Detected change data:
☆ ☆ ☆

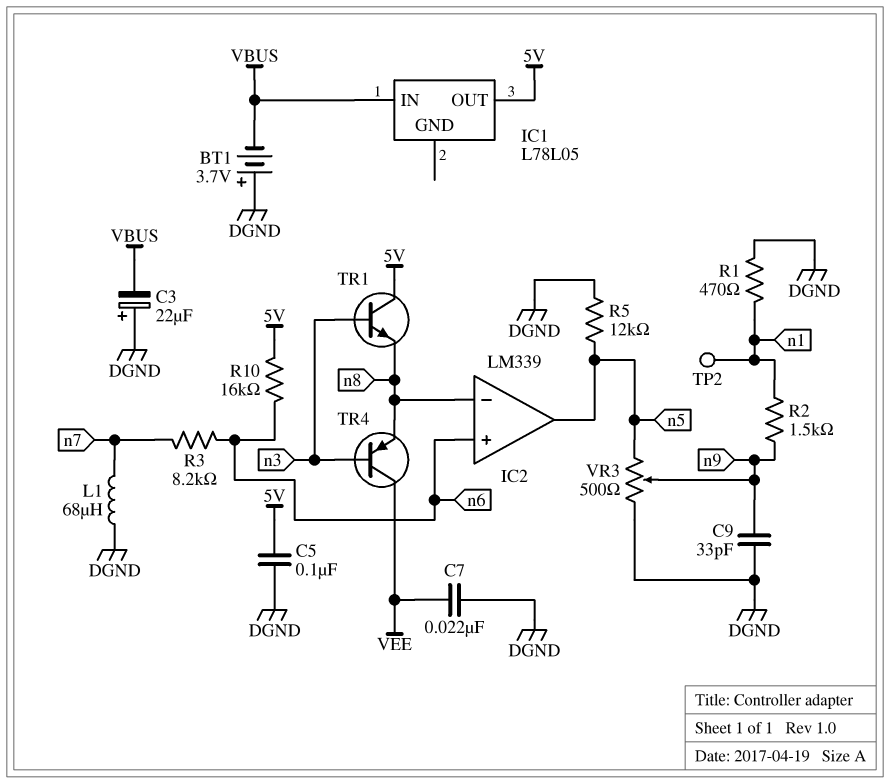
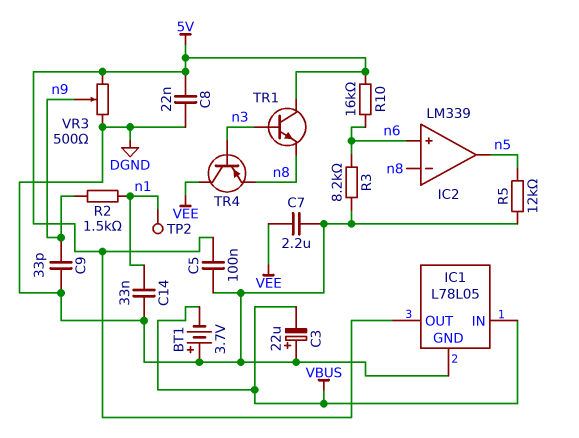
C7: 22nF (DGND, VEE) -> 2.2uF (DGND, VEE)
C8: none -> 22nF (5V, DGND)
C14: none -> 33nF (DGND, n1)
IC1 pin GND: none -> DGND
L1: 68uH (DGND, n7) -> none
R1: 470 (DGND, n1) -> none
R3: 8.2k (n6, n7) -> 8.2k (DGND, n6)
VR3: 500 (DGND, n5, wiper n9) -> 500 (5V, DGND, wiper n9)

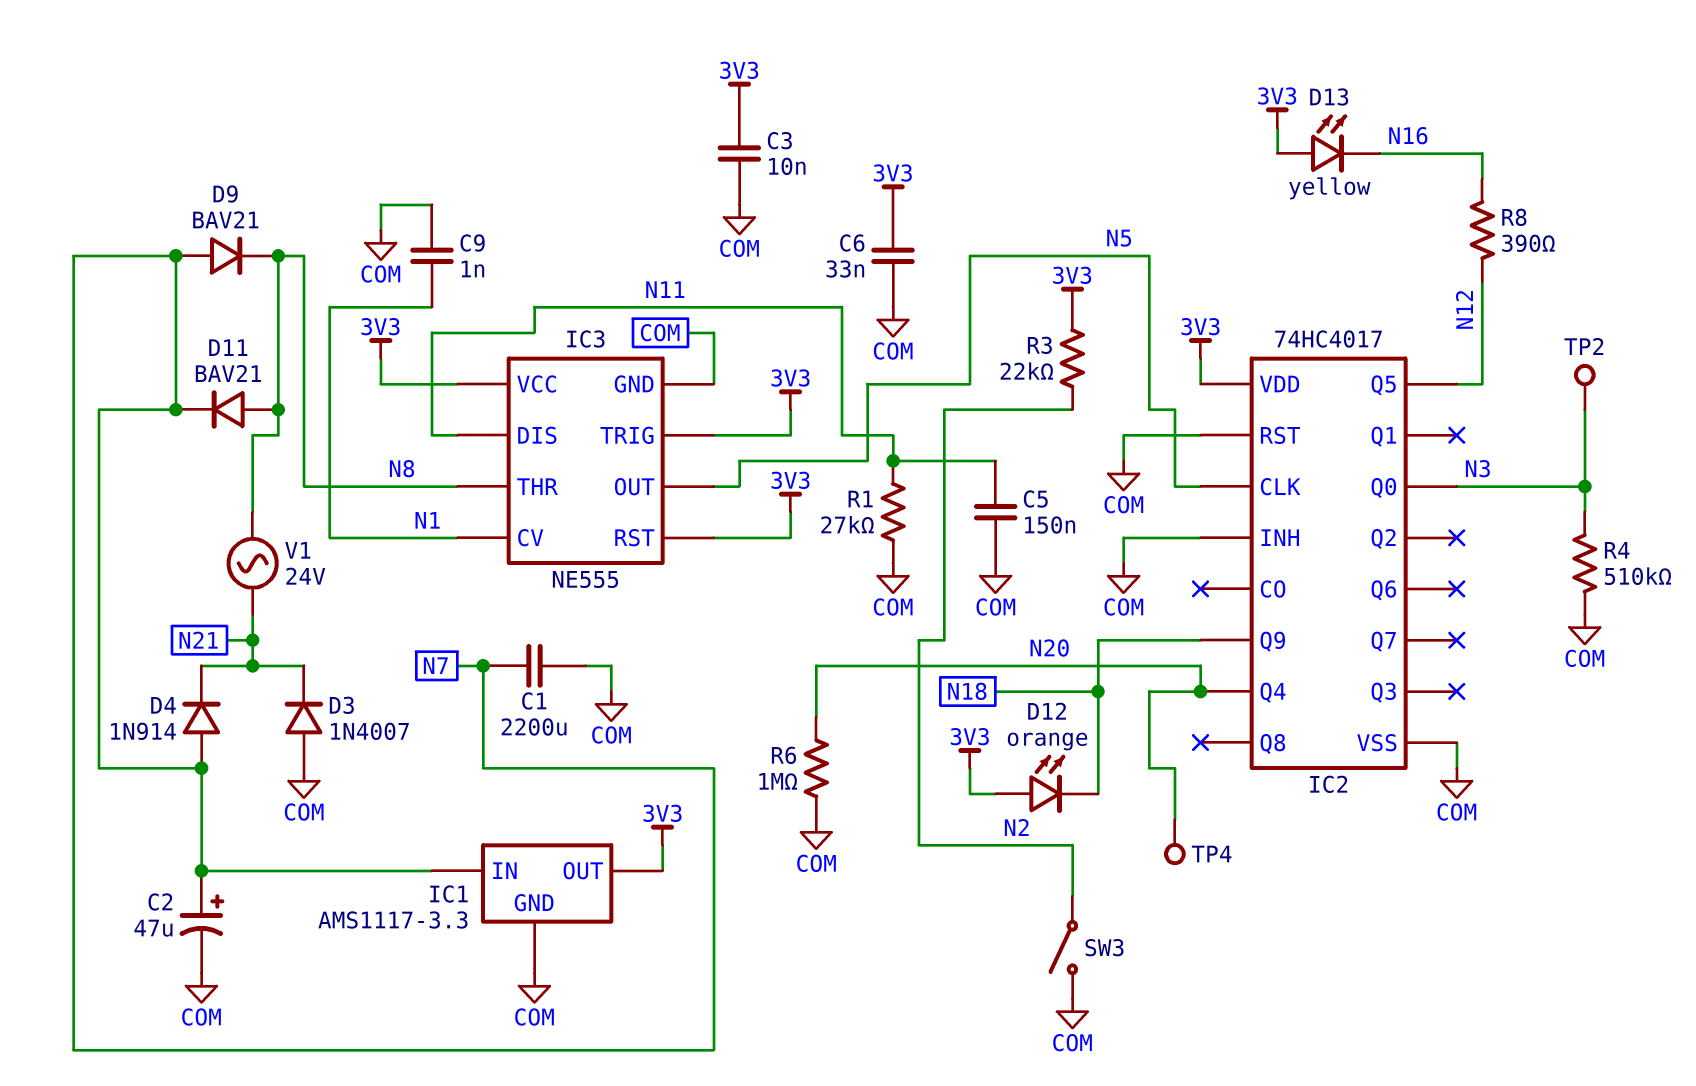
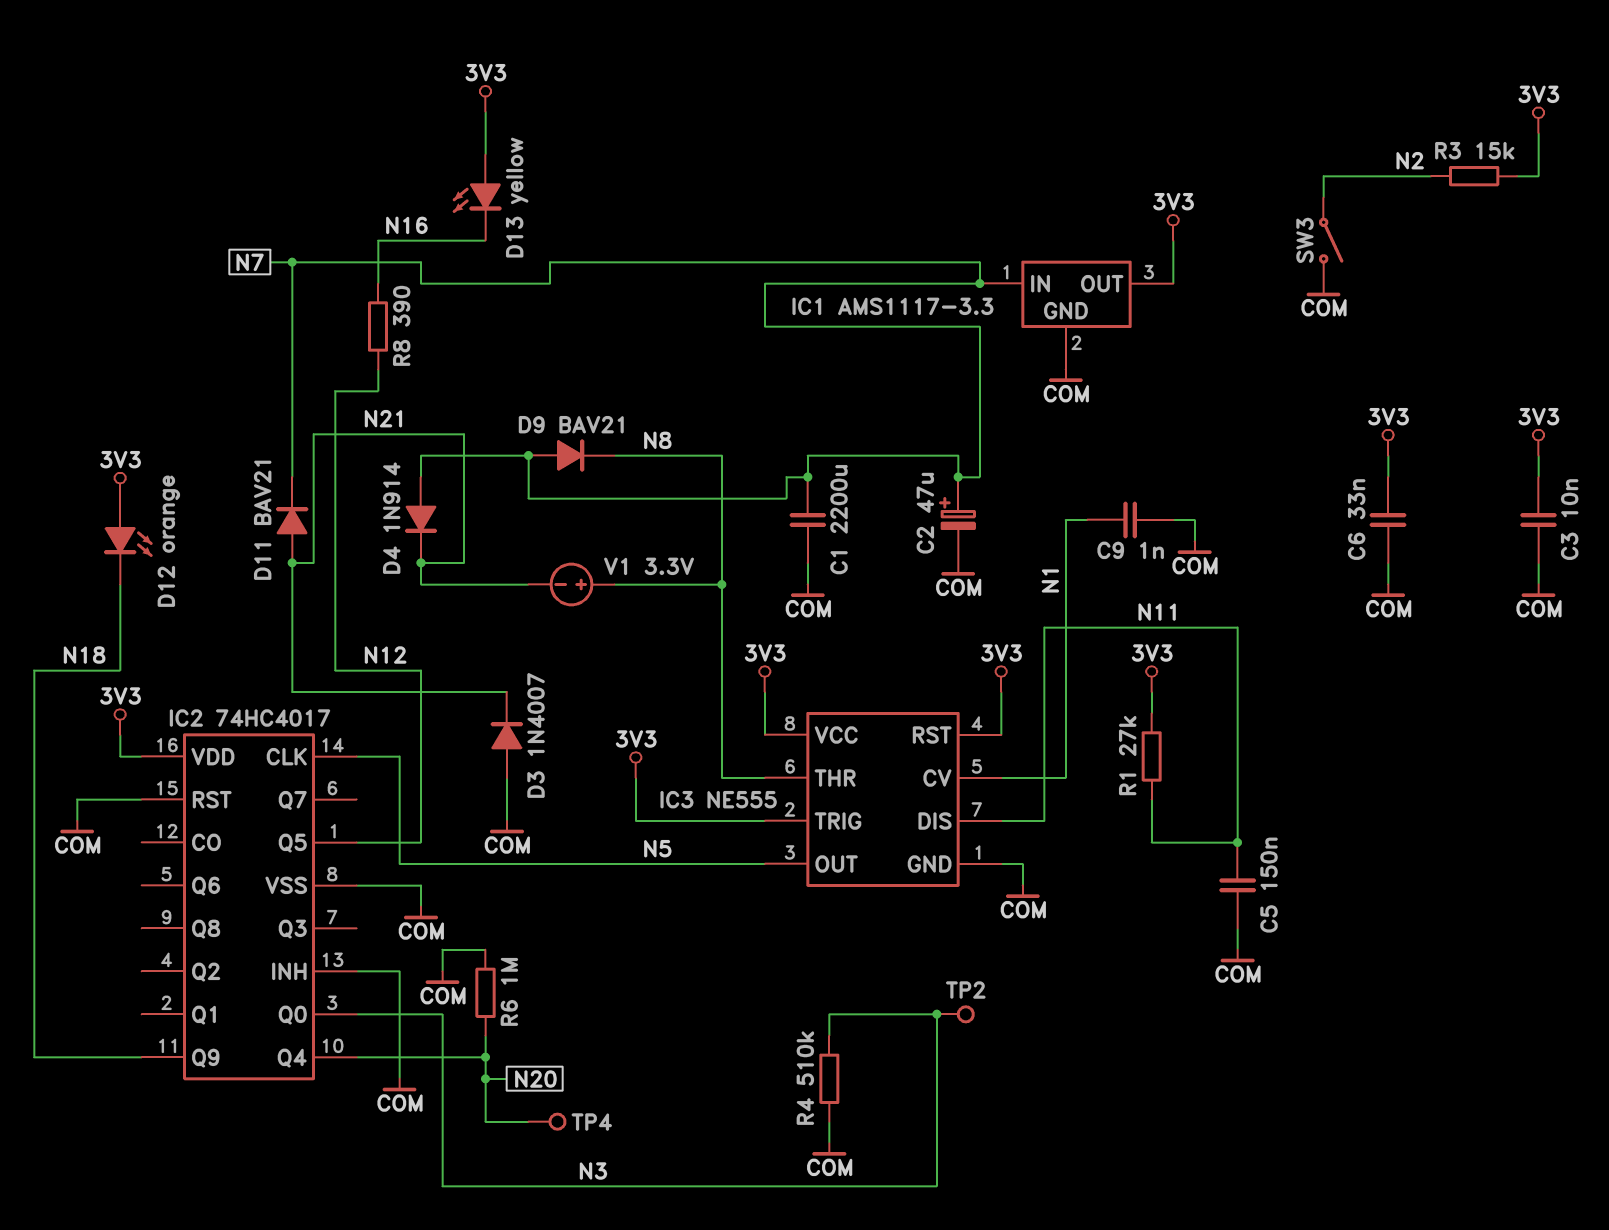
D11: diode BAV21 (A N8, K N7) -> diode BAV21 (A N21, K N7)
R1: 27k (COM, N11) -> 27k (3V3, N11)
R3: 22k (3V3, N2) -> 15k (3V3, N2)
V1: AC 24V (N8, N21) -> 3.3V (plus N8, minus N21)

☆ ☆ ☆

Problem statement: No picture is to be printed. Output exactly the lines above from the line containing "R3: 8.2k (n6, n7) -> 8.2k (DGND, n6)" through the line containing "R3: 22k (3V3, N2) -> 15k (3V3, N2)".

Task response:
R3: 8.2k (n6, n7) -> 8.2k (DGND, n6)
VR3: 500 (DGND, n5, wiper n9) -> 500 (5V, DGND, wiper n9)

D11: diode BAV21 (A N8, K N7) -> diode BAV21 (A N21, K N7)
R1: 27k (COM, N11) -> 27k (3V3, N11)
R3: 22k (3V3, N2) -> 15k (3V3, N2)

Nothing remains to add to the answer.